Exercise details
Write out all the data verbatim. Skip images.

[Coordinate-based change listings]
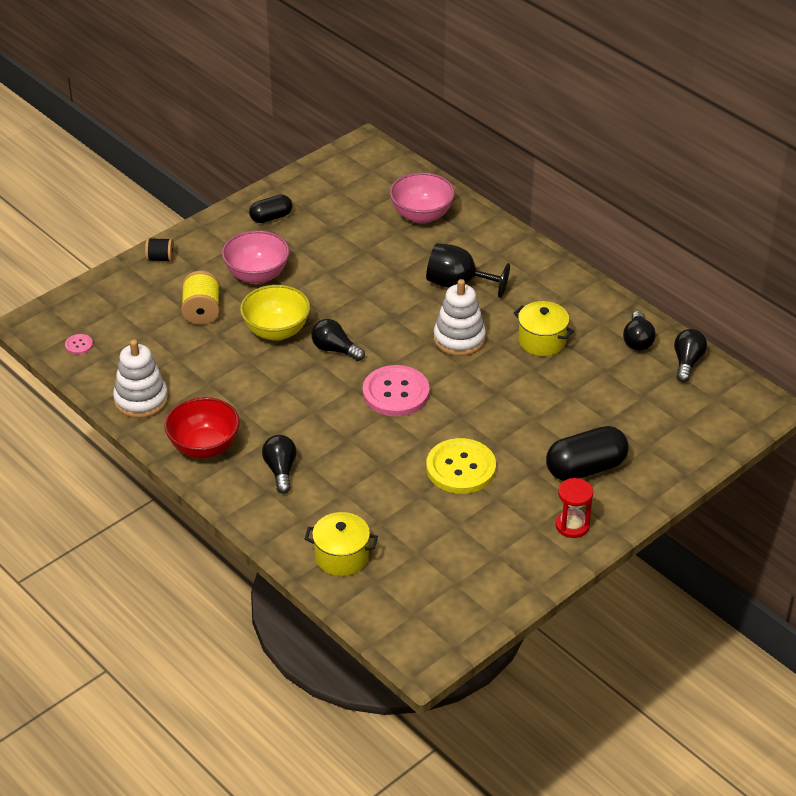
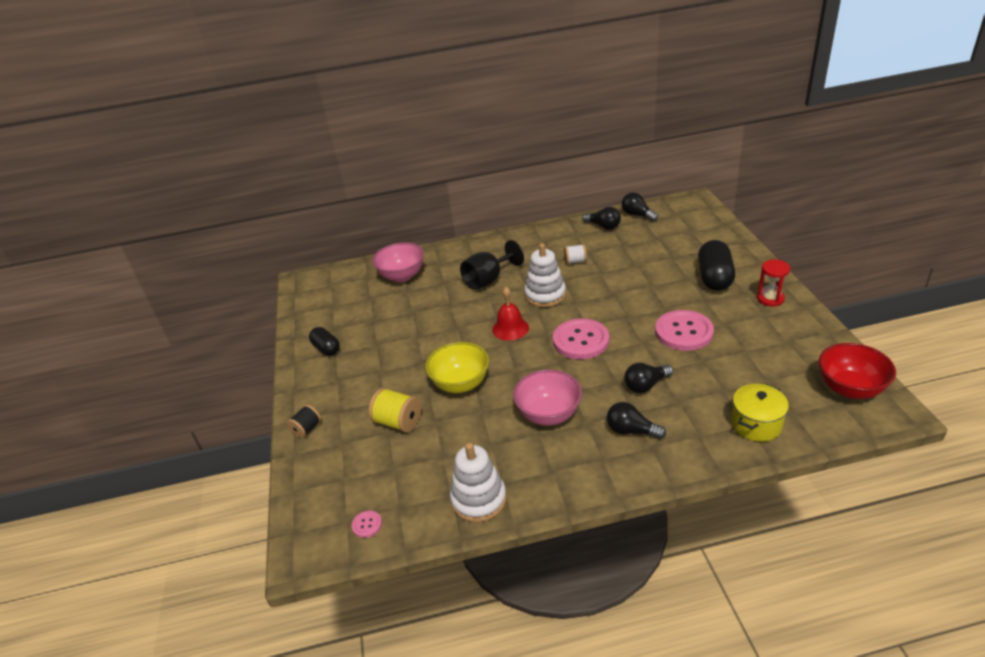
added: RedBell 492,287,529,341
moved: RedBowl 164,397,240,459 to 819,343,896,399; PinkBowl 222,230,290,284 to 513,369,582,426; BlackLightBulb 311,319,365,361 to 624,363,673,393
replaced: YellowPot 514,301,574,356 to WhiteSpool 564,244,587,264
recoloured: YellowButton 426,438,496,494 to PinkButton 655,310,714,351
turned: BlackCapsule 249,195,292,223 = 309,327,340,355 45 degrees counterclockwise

Solution for this exercise
added: RedBell 492,287,529,341
moved: RedBowl 164,397,240,459 to 819,343,896,399; PinkBowl 222,230,290,284 to 513,369,582,426; BlackLightBulb 311,319,365,361 to 624,363,673,393
replaced: YellowPot 514,301,574,356 to WhiteSpool 564,244,587,264
recoloured: YellowButton 426,438,496,494 to PinkButton 655,310,714,351
turned: BlackCapsule 249,195,292,223 = 309,327,340,355 45 degrees counterclockwise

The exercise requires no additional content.